■ The request
Retype the data exactly, beginning at its start and stopping after the line that contains "ees'''2 e'''4~ e'''8-.( cis''8~) |". Leave the picture out of your answer.

[Some data]
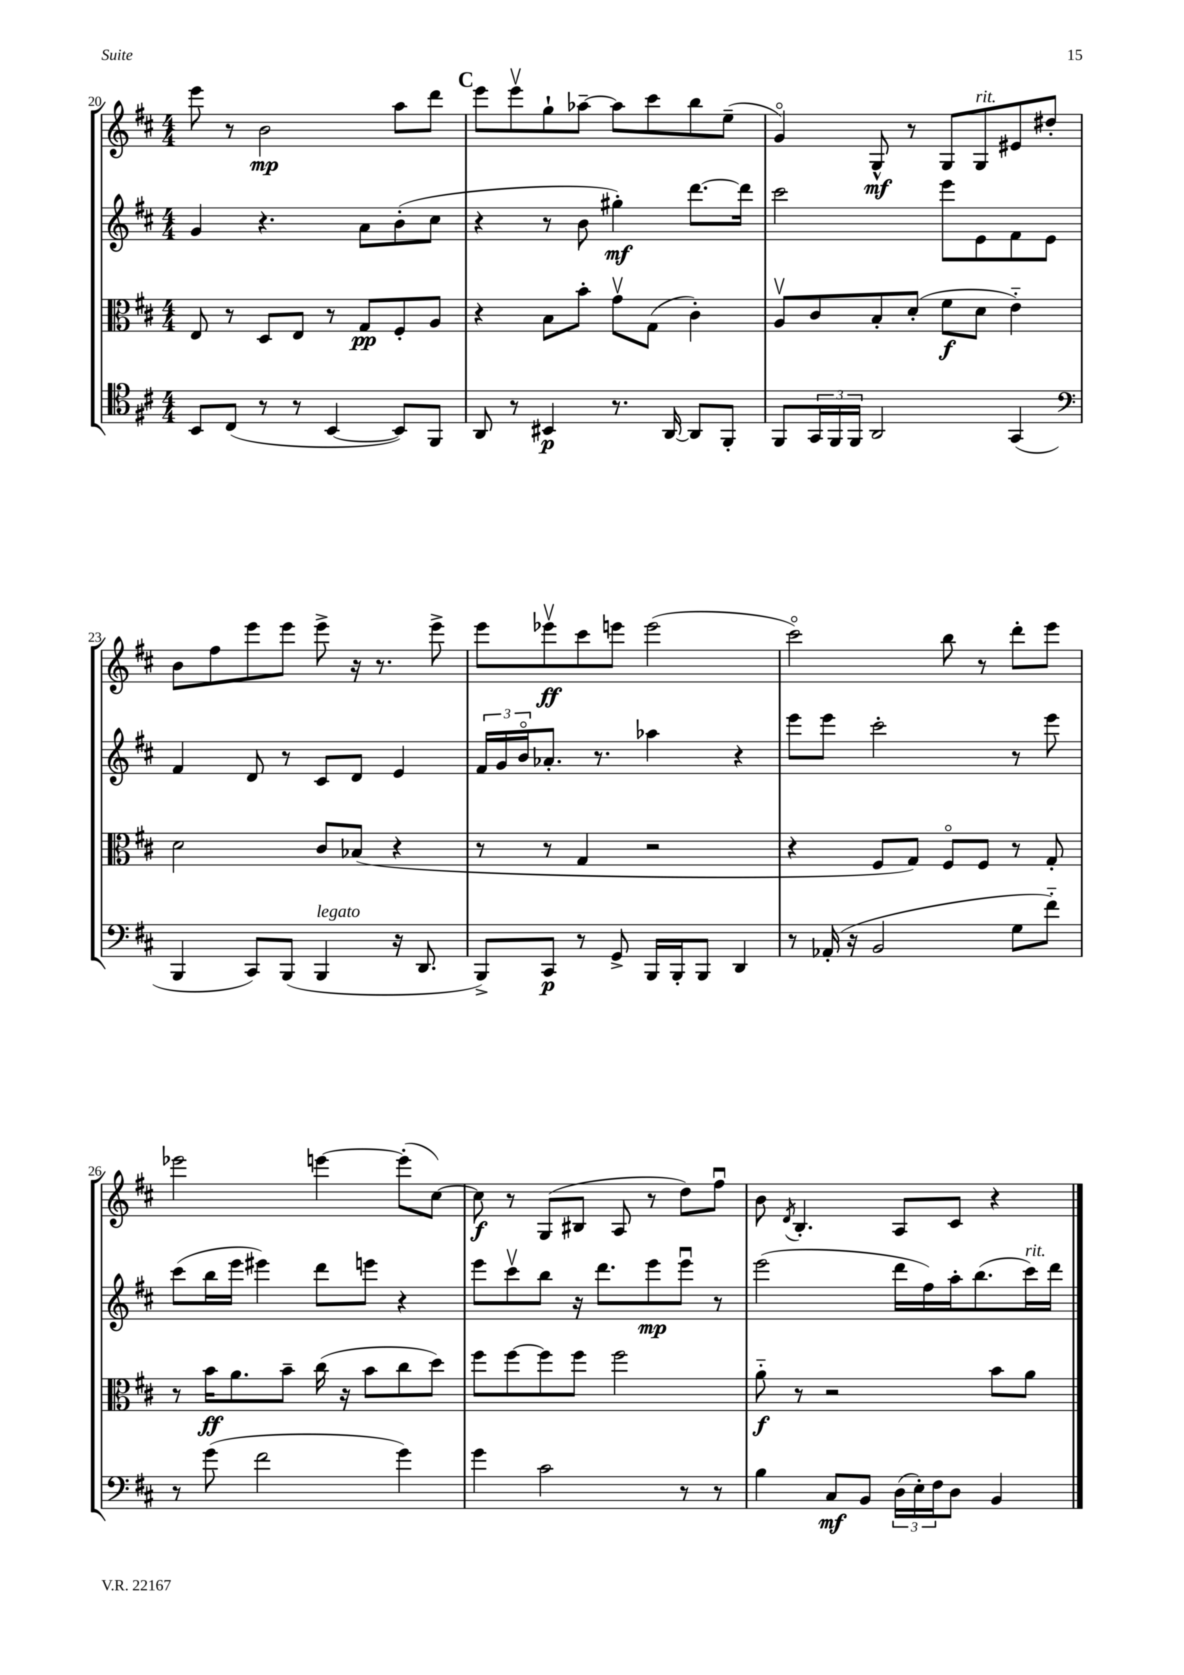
<<
\new StaffGroup <<
\new Staff = "s0" {
    \clef treble \key d \major \numericTimeSignature \time 4/4
    e'''8 r8 b'2\mp a''8 d'''8 |
    \mark \markup { \bold "C" } e'''8 e'''8\upbow g''8-! aes''8~-- aes''8 cis'''8 b''8 e''8--( |
    g'4\flageolet) g8-^\mf r8 g8 g8^\markup { \italic "rit." } eis'8 dis''8-. |
    b'8 fis''8 e'''8 e'''8 e'''8-> r16 r8. e'''8-> |
    e'''8 ees'''8\upbow\ff cis'''8 e'''8 e'''2( |
    cis'''2\flageolet) b''8 r8 d'''8-. e'''8 |
    ees'''2 e'''4~ e'''8-.( cis''8~) |
    cis''8\f r8 g8( bis8 a8 r8 d''8) fis''8\downbow |
    b'8 \acciaccatura { d'8 } b4.-. a8 cis'8 r4 \bar "|." |
}
\new Staff = "s1" {
    \clef treble \key d \major \numericTimeSignature \time 4/4
    g'4 r4. a'8 b'8-.( cis''8 |
    \mark \markup { \bold "C" } r4 r8 b'8 gis''4-.\mf) d'''8.~ d'''16 |
    cis'''2 e'''8 e'8 fis'8 e'8 |
    fis'4 d'8 r8 cis'8 d'8 e'4 |
    \tuplet 3/2 { fis'16 g'16 b'16\flageolet } aes'8.-. r8. aes''4 r4 |
    e'''8 e'''8 cis'''2-. r8 e'''8 |
    cis'''8( b''16 e'''16 eis'''4) d'''8 e'''8 r4 |
    e'''8 cis'''8\upbow b''8 r16 d'''8. e'''8\mp e'''8\downbow r8 |
    e'''2( d'''16 fis''16) a''16-. b''8.( cis'''16^\markup { \italic "rit." }) d'''16 \bar "|." |
}
\new Staff = "s2" {
    \clef alto \key d \major \numericTimeSignature \time 4/4
    e8 r8 d8 e8 r8 g8\pp fis8-. a8 |
    \mark \markup { \bold "C" } r4 b8 b'8-. g'8\upbow g8( cis'4-.) |
    a8\upbow cis'8 b8-. d'8-.( fis'8\f d'8 e'4-_) |
    d'2 cis'8 bes8( r4 |
    r8 r8 g4 r2 |
    r4 fis8 g8) fis8\flageolet fis8 r8 g8-. |
    r8 b'16\ff a'8. b'8-- cis''16( r16 b'8 cis''8 d''8) |
    fis''8 fis''8~ fis''8 fis''8 fis''2 |
    a'8-_\f r8 r2 b'8 a'8 \bar "|." |
}
\new Staff = "s3" {
    \clef tenor \key d \major \numericTimeSignature \time 4/4
    b,8 cis8( r8 r8 b,4~ b,8) fis,8 |
    \mark \markup { \bold "C" } a,8 r8 bis,4\p r8. a,16~ a,8 fis,8-. |
    fis,8 \tuplet 3/2 { g,16 fis,16 fis,16 } a,2 g,4( |
    \clef bass b,,4 cis,8) b,,8( b,,4^\markup { \italic "legato" } r16 d,8. |
    b,,8->) cis,8\p r8 g,8-> b,,16 b,,16-. b,,8 d,4 |
    r8 aes,16-.( r16 b,2 g8 fis'8-_) |
    r8 g'8( fis'2 g'4) |
    g'4 cis'2 r8 r8 |
    b4 cis8\mf b,8 \tuplet 3/2 { d16( e16-.) fis16 } d8 b,4 \bar "|." |
}
>>
>>
\layout { \context { \Score currentBarNumber = #20 } }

■ Exercise output
<<
\new StaffGroup <<
\new Staff = "s0" {
    \clef treble \key d \major \numericTimeSignature \time 4/4
    e'''8 r8 b'2\mp a''8 d'''8 |
    \mark \markup { \bold "C" } e'''8 e'''8\upbow g''8-! aes''8~-- aes''8 cis'''8 b''8 e''8--( |
    g'4\flageolet) g8-^\mf r8 g8 g8^\markup { \italic "rit." } eis'8 dis''8-. |
    b'8 fis''8 e'''8 e'''8 e'''8-> r16 r8. e'''8-> |
    e'''8 ees'''8\upbow\ff cis'''8 e'''8 e'''2( |
    cis'''2\flageolet) b''8 r8 d'''8-. e'''8 |
    ees'''2 e'''4~ e'''8-.( cis''8~) |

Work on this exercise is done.